- What this task involves:
Using the records that appear below, write out exactly the lines from the one with "blue brick E2:E7" through the one with "none -> lime brick G5:H7 level 1", keeping both end lines.

- Entries provided:

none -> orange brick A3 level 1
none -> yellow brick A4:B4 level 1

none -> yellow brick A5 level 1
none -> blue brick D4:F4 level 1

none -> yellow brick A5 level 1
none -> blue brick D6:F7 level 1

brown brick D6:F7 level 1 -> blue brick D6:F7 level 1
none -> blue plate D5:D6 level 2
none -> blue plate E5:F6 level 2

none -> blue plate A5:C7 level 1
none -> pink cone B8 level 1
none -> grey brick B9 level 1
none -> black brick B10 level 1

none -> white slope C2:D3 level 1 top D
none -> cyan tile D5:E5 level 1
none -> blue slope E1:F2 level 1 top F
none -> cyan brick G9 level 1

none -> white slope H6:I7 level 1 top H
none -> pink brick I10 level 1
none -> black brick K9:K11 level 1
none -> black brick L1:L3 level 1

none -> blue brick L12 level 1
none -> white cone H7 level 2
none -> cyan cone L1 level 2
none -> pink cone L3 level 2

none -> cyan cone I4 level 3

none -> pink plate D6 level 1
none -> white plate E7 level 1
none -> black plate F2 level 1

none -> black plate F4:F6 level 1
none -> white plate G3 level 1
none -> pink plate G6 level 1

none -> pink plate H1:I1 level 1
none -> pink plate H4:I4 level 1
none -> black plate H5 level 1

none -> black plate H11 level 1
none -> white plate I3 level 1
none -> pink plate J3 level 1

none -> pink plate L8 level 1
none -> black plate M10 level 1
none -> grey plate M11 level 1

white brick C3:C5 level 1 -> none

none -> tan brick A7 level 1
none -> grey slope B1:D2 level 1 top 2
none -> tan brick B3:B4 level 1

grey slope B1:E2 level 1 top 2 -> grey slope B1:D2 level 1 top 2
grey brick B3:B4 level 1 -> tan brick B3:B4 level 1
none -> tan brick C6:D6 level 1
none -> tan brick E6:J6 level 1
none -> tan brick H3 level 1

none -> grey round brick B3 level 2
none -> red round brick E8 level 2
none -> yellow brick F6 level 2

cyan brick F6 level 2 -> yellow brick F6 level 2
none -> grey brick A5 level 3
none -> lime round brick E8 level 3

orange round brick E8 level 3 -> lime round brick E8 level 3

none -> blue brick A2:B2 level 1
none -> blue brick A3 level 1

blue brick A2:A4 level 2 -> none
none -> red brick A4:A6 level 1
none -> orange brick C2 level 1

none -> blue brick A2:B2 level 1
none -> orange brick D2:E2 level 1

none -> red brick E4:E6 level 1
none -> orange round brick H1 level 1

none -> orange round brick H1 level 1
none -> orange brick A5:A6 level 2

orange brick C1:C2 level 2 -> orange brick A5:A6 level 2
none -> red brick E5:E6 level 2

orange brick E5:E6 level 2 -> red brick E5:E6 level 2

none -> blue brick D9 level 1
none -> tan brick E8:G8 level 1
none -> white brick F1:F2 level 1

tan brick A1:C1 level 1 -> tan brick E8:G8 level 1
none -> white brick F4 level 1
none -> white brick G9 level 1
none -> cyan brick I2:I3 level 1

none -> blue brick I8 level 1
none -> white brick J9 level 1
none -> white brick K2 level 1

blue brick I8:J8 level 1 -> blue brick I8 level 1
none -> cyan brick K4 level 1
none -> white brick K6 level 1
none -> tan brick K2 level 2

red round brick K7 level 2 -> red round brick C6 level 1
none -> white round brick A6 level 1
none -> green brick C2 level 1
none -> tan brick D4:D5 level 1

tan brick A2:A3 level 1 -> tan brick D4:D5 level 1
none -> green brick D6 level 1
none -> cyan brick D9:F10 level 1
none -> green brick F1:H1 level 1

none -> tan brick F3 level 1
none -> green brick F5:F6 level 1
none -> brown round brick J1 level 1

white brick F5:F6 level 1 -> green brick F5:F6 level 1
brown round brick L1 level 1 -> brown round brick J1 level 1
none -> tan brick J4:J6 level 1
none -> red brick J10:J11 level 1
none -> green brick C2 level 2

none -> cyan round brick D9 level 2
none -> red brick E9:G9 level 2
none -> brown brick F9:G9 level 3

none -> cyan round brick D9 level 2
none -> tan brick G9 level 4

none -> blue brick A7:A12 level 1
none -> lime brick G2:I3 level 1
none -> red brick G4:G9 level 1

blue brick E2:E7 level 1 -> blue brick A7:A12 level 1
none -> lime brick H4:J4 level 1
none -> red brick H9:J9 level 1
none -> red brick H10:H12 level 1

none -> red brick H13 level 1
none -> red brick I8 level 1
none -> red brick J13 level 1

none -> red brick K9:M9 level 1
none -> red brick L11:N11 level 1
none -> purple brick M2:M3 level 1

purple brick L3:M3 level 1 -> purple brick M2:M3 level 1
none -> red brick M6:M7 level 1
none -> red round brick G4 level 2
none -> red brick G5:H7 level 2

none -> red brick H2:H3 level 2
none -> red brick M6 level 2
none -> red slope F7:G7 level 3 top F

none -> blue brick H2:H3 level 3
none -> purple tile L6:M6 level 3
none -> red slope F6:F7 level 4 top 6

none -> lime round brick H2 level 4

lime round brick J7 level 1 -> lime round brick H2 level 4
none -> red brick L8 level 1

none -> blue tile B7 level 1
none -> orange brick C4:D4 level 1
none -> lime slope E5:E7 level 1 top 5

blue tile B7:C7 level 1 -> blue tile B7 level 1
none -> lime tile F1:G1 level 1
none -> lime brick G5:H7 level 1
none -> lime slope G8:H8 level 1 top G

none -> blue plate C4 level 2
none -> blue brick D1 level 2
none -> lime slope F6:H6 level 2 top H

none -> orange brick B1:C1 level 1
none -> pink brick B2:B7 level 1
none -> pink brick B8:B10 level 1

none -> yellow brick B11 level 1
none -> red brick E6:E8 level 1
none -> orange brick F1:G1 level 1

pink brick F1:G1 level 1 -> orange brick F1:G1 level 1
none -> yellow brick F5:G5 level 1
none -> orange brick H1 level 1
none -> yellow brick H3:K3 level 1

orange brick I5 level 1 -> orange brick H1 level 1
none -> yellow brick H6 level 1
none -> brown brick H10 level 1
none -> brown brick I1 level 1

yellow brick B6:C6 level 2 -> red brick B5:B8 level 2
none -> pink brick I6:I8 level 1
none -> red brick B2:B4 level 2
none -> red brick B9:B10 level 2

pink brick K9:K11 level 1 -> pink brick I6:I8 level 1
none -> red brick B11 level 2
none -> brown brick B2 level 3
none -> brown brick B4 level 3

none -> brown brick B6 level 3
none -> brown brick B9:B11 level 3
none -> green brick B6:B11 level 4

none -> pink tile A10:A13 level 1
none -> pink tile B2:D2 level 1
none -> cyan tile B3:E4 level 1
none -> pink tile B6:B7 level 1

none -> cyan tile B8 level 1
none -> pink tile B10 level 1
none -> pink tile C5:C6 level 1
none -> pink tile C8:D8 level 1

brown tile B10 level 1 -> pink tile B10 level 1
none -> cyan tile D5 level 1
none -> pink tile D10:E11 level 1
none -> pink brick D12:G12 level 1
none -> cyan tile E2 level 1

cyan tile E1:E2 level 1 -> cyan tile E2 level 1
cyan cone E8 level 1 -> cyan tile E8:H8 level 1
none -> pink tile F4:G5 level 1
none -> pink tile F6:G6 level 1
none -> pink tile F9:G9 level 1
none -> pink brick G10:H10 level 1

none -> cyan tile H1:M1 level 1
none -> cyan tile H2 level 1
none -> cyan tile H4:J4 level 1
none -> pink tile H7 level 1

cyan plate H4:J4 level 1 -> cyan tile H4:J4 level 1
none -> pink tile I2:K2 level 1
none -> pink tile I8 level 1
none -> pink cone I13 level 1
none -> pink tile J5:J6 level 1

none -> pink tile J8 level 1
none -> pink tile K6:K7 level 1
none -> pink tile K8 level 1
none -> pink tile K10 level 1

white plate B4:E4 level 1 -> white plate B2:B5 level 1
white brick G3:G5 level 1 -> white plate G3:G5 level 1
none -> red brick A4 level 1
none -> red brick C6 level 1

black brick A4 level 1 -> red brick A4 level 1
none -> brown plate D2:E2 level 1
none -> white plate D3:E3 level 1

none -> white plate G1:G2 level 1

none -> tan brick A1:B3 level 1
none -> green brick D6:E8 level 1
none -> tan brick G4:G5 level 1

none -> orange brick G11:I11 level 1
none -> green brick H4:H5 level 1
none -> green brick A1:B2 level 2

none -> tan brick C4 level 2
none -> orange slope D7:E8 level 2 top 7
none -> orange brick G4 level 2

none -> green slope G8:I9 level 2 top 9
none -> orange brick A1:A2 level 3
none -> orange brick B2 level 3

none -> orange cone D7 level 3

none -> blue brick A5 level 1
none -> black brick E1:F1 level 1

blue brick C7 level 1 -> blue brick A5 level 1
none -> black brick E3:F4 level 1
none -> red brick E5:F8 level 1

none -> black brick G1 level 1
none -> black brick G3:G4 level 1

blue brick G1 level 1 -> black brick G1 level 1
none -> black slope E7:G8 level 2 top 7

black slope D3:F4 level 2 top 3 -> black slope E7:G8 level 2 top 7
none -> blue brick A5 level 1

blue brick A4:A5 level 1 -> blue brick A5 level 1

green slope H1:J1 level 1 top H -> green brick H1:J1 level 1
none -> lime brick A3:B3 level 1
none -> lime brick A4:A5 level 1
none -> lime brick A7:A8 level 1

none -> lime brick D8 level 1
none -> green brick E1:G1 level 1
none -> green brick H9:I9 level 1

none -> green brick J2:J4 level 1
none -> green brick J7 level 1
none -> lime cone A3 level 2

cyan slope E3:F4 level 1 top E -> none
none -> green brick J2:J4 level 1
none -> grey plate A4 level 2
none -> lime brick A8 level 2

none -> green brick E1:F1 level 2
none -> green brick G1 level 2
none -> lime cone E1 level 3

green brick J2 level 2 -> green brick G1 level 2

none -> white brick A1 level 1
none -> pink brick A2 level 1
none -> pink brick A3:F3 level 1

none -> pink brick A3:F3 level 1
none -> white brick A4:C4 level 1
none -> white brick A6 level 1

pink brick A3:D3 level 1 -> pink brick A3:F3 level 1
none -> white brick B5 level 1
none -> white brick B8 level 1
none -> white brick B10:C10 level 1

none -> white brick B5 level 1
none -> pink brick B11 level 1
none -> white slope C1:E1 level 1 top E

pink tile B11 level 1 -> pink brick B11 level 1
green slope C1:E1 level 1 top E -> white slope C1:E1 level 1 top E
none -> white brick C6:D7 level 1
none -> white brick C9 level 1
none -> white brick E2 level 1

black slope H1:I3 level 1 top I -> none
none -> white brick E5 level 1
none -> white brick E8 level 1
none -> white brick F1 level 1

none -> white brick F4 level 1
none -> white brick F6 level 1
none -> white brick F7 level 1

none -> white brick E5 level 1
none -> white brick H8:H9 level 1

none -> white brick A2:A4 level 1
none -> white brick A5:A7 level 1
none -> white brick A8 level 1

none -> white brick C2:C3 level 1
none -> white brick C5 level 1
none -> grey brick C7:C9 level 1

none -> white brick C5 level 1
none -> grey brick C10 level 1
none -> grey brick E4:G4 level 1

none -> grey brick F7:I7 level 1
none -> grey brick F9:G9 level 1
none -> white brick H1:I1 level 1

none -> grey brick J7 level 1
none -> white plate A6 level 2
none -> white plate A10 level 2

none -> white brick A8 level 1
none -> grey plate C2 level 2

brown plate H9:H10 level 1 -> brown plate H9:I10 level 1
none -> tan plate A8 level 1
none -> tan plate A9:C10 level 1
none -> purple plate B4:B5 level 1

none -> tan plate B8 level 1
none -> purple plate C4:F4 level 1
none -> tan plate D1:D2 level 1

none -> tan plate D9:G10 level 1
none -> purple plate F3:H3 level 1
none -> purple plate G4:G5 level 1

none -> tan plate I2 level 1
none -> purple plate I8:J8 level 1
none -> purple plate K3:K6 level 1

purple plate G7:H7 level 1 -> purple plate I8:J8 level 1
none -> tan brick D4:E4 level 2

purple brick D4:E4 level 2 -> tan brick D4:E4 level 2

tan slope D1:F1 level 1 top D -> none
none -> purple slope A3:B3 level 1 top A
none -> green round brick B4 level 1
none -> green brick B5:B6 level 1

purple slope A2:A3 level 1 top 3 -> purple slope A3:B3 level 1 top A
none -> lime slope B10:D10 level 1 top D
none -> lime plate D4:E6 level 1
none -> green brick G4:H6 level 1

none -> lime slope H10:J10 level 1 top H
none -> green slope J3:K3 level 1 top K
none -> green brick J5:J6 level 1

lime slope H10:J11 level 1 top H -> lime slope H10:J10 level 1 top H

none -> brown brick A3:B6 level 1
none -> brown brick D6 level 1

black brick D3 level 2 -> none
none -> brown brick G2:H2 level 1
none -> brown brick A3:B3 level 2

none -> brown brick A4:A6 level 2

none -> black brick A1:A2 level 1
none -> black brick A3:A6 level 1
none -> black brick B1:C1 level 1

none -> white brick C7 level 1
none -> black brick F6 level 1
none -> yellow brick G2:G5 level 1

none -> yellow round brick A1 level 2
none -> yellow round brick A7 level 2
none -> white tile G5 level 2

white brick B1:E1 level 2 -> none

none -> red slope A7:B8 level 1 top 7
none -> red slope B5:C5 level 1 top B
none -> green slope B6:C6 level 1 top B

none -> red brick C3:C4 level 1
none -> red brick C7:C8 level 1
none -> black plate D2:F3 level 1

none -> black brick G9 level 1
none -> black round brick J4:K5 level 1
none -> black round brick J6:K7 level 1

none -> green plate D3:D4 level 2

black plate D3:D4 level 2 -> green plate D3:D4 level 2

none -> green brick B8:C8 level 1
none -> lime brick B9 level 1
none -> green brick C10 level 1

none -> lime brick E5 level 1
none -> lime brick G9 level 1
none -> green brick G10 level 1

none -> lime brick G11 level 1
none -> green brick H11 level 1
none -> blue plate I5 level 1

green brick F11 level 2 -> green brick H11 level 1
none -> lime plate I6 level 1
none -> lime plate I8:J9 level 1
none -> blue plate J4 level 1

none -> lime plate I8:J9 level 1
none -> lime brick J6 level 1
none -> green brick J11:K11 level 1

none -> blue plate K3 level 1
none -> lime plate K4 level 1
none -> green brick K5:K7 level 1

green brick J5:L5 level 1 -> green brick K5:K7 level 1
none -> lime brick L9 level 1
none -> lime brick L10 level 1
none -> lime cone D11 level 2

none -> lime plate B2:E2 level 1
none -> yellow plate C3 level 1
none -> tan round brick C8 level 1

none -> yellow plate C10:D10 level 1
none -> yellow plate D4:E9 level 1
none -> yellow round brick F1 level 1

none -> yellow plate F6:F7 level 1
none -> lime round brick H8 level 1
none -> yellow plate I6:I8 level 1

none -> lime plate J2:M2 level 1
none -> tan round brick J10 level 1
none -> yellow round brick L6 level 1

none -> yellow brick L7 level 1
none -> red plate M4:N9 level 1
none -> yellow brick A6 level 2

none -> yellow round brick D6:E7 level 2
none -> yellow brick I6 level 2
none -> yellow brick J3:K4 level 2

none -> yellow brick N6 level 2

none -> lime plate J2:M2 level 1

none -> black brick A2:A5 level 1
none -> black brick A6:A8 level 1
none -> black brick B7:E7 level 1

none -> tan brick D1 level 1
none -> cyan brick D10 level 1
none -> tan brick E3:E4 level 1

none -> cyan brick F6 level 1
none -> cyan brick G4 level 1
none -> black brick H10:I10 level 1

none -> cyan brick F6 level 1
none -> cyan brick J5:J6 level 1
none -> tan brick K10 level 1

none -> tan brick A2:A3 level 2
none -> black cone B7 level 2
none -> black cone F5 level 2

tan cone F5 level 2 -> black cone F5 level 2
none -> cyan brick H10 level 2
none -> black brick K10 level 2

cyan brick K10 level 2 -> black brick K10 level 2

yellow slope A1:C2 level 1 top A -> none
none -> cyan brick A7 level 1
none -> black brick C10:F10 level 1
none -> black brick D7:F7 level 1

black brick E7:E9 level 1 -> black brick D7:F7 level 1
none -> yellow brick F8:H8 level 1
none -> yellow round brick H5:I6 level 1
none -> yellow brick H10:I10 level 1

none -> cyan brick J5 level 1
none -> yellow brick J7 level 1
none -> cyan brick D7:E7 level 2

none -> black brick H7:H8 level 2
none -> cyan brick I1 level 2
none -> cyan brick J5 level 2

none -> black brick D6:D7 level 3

- Exercise result:
blue brick E2:E7 level 1 -> blue brick A7:A12 level 1
none -> lime brick H4:J4 level 1
none -> red brick H9:J9 level 1
none -> red brick H10:H12 level 1

none -> red brick H13 level 1
none -> red brick I8 level 1
none -> red brick J13 level 1

none -> red brick K9:M9 level 1
none -> red brick L11:N11 level 1
none -> purple brick M2:M3 level 1

purple brick L3:M3 level 1 -> purple brick M2:M3 level 1
none -> red brick M6:M7 level 1
none -> red round brick G4 level 2
none -> red brick G5:H7 level 2

none -> red brick H2:H3 level 2
none -> red brick M6 level 2
none -> red slope F7:G7 level 3 top F

none -> blue brick H2:H3 level 3
none -> purple tile L6:M6 level 3
none -> red slope F6:F7 level 4 top 6

none -> lime round brick H2 level 4

lime round brick J7 level 1 -> lime round brick H2 level 4
none -> red brick L8 level 1

none -> blue tile B7 level 1
none -> orange brick C4:D4 level 1
none -> lime slope E5:E7 level 1 top 5

blue tile B7:C7 level 1 -> blue tile B7 level 1
none -> lime tile F1:G1 level 1
none -> lime brick G5:H7 level 1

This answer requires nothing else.